### Exercise
The full listing, minus its pictures, should be printed again exactly as it stands.
START Recorded data
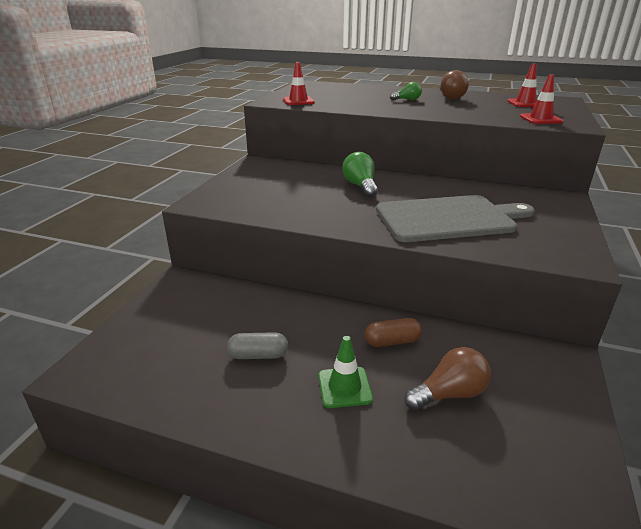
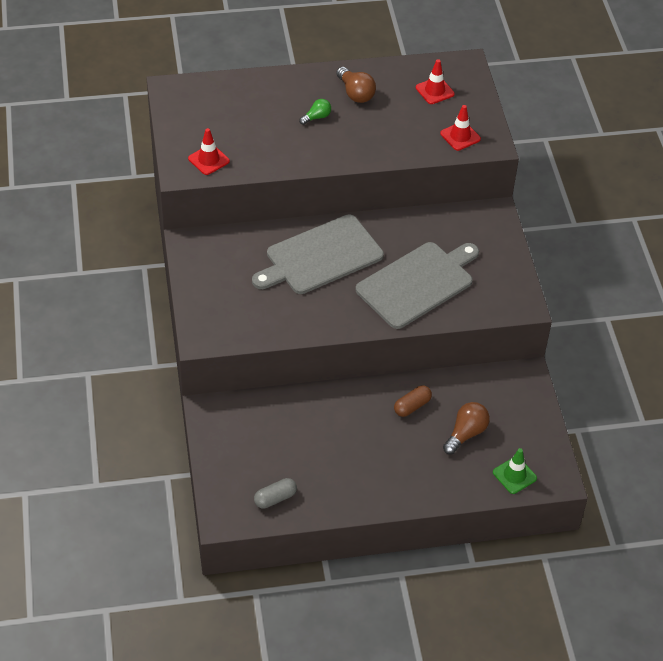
camera: 30 degrees left, 20 degrees up
(258, 355) = (331, 454): grey capsule -> grey capsule (275, 498)
(344, 387) = (402, 455): green traffic cone -> green traffic cone (514, 475)
(360, 186) = (320, 256): green light bulb -> grey cutting board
END Recorded data
### Response for this exercise
camera: 30 degrees left, 20 degrees up
(258, 355) = (331, 454): grey capsule -> grey capsule (275, 498)
(344, 387) = (402, 455): green traffic cone -> green traffic cone (514, 475)
(360, 186) = (320, 256): green light bulb -> grey cutting board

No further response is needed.